(TASK REQUIREMENTS)
"plate" is the word to look for; copy each line of the listing where it occurs.

(THE DATA)
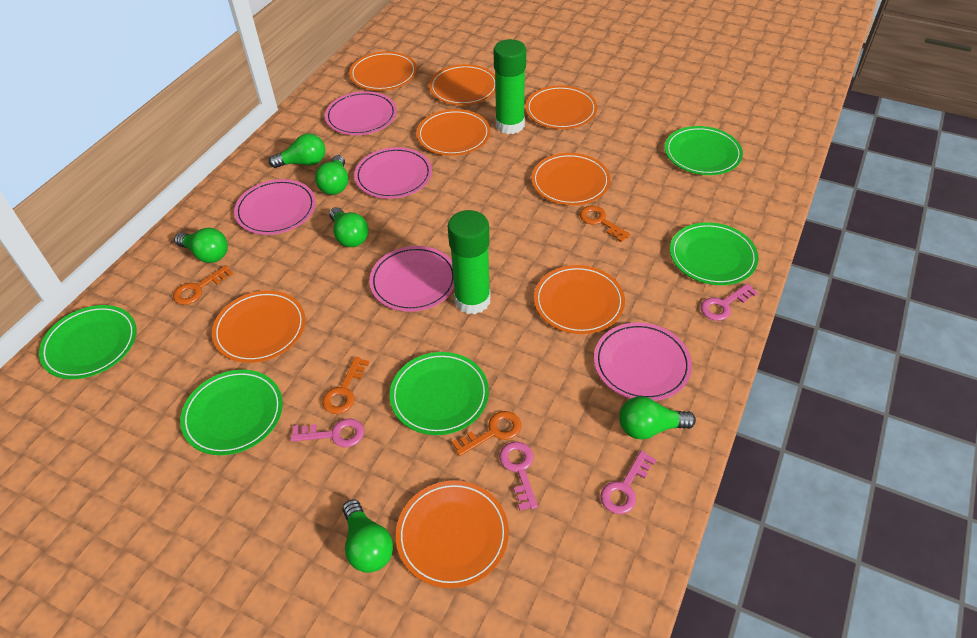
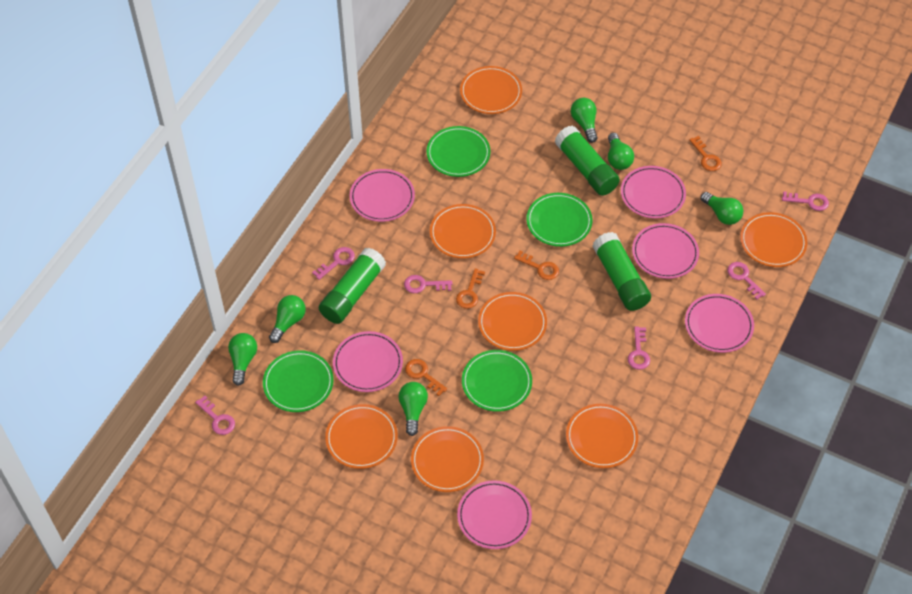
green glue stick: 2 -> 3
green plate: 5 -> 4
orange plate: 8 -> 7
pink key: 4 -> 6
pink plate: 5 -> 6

(WRITTEN ANSWER)
green plate: 5 -> 4
orange plate: 8 -> 7
pink plate: 5 -> 6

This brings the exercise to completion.